Beneath this instruction is a block of data; output from it exactly the lines that run from the one containing "camera: 80 degrees right, 15 degrees up" through the one containing "none -> white heart [594,407,635,453]", inclusive.

───── Information shown

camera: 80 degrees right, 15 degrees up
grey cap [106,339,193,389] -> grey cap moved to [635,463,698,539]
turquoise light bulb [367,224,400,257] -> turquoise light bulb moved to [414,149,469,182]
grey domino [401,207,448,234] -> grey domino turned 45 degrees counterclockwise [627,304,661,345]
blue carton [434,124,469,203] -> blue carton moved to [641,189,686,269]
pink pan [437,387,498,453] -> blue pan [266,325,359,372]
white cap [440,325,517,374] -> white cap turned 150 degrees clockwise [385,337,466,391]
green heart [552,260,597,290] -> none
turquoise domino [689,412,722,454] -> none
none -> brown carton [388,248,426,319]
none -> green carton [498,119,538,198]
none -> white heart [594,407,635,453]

──────────
───── Information shown

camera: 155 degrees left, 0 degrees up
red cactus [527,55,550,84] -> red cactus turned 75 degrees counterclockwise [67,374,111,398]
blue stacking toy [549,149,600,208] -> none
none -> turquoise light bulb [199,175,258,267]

──────────
───── Information shown

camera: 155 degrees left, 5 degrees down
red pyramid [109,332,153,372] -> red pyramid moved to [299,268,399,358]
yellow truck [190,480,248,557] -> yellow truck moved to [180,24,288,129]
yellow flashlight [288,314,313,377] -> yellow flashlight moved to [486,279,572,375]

──────────

Answer to the exercise —
camera: 80 degrees right, 15 degrees up
grey cap [106,339,193,389] -> grey cap moved to [635,463,698,539]
turquoise light bulb [367,224,400,257] -> turquoise light bulb moved to [414,149,469,182]
grey domino [401,207,448,234] -> grey domino turned 45 degrees counterclockwise [627,304,661,345]
blue carton [434,124,469,203] -> blue carton moved to [641,189,686,269]
pink pan [437,387,498,453] -> blue pan [266,325,359,372]
white cap [440,325,517,374] -> white cap turned 150 degrees clockwise [385,337,466,391]
green heart [552,260,597,290] -> none
turquoise domino [689,412,722,454] -> none
none -> brown carton [388,248,426,319]
none -> green carton [498,119,538,198]
none -> white heart [594,407,635,453]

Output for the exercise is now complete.